## [Extracted entries]
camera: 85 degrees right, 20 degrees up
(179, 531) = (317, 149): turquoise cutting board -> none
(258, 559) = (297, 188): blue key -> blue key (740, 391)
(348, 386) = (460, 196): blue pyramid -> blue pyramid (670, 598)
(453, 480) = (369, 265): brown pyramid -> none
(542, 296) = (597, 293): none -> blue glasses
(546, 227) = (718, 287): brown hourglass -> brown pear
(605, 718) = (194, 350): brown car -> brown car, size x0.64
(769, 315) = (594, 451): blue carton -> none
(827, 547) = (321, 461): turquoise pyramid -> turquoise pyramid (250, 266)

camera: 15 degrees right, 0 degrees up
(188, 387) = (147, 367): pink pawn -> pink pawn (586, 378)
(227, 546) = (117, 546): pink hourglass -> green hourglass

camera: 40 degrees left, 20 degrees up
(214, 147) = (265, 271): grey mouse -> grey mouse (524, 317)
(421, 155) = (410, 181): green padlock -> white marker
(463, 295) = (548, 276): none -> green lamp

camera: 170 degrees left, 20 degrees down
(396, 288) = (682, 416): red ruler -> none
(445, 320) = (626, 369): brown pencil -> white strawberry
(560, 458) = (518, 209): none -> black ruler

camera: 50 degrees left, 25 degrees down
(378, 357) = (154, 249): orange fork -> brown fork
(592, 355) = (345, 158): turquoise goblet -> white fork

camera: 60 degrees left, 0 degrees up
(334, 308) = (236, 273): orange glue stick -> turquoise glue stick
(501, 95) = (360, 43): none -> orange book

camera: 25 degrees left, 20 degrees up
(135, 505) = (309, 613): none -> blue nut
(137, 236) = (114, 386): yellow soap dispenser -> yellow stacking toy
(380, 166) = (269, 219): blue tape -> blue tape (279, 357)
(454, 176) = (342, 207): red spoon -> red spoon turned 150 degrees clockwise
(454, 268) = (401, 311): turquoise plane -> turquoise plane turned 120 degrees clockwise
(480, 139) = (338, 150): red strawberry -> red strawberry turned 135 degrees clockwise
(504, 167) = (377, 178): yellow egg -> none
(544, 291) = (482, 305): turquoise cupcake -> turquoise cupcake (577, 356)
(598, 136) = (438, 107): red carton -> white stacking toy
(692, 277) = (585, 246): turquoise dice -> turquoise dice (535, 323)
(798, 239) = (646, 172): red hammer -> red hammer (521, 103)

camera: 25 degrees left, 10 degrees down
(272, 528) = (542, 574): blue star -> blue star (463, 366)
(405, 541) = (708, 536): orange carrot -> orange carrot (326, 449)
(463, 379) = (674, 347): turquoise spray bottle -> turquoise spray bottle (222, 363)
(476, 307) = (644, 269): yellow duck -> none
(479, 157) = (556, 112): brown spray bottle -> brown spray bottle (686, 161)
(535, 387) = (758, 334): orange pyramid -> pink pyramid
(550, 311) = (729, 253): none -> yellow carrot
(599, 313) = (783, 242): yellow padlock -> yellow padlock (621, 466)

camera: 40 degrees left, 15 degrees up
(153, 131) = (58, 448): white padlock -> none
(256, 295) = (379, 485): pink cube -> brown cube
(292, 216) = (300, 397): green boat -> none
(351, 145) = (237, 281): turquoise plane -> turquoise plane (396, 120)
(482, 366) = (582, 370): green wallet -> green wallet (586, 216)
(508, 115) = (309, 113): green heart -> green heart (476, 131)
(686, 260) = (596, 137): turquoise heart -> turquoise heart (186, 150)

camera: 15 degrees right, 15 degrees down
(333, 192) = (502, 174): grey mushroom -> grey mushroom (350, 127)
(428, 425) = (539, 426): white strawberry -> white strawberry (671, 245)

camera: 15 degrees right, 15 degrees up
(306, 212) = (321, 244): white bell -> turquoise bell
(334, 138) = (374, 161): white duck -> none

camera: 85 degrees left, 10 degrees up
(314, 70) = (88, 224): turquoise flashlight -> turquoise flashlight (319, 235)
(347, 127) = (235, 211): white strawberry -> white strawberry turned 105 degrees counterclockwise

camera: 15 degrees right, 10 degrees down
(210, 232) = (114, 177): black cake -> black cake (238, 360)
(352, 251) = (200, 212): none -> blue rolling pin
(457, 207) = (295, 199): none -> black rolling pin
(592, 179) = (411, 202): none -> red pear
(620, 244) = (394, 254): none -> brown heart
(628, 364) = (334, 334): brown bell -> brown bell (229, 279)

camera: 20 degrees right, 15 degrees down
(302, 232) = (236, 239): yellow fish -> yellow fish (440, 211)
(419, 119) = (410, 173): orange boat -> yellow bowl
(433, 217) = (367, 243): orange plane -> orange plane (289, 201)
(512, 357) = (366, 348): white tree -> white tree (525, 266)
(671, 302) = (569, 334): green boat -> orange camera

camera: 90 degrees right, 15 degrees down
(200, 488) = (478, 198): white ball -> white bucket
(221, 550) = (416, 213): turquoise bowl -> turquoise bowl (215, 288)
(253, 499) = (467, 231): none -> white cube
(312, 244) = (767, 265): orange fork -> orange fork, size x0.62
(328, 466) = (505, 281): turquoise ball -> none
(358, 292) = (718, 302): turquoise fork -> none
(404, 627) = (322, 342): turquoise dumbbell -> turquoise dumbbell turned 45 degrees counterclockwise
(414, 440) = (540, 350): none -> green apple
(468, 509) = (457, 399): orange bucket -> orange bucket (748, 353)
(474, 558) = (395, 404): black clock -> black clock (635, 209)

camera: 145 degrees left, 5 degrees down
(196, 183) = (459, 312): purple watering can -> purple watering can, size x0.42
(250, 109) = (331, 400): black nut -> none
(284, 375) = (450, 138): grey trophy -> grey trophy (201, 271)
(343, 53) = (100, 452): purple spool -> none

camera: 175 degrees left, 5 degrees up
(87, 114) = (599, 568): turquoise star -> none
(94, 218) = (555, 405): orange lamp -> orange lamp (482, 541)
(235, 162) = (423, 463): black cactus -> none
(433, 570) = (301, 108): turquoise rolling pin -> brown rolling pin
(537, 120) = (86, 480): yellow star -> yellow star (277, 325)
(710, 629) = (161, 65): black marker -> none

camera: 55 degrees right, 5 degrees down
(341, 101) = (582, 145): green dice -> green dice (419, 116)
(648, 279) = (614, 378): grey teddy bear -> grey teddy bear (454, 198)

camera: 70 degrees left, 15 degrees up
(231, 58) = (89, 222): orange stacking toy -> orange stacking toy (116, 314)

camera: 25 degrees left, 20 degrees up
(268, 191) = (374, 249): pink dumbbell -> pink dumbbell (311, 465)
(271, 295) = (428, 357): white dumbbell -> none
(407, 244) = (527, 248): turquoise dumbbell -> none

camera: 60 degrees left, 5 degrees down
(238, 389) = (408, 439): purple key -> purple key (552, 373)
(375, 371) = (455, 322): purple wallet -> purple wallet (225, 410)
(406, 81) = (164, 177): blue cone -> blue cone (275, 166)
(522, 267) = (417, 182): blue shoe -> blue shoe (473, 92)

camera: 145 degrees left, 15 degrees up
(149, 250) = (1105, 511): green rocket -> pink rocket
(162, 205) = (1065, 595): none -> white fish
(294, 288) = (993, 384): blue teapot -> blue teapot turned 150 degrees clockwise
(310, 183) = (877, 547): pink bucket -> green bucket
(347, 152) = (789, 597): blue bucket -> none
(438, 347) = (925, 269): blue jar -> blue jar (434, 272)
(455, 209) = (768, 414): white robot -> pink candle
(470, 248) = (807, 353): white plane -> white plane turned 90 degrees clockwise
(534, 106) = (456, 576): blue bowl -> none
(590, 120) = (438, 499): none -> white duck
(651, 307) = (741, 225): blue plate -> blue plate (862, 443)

## [Task to complete]
Please reproduce the lines from the line with "(686, 260) = (596, 137): turquoise" to the line with "(352, 251) = (200, 212): none", both ends included, exactly as they appear above.

## [Output for this task]
(686, 260) = (596, 137): turquoise heart -> turquoise heart (186, 150)

camera: 15 degrees right, 15 degrees down
(333, 192) = (502, 174): grey mushroom -> grey mushroom (350, 127)
(428, 425) = (539, 426): white strawberry -> white strawberry (671, 245)

camera: 15 degrees right, 15 degrees up
(306, 212) = (321, 244): white bell -> turquoise bell
(334, 138) = (374, 161): white duck -> none

camera: 85 degrees left, 10 degrees up
(314, 70) = (88, 224): turquoise flashlight -> turquoise flashlight (319, 235)
(347, 127) = (235, 211): white strawberry -> white strawberry turned 105 degrees counterclockwise

camera: 15 degrees right, 10 degrees down
(210, 232) = (114, 177): black cake -> black cake (238, 360)
(352, 251) = (200, 212): none -> blue rolling pin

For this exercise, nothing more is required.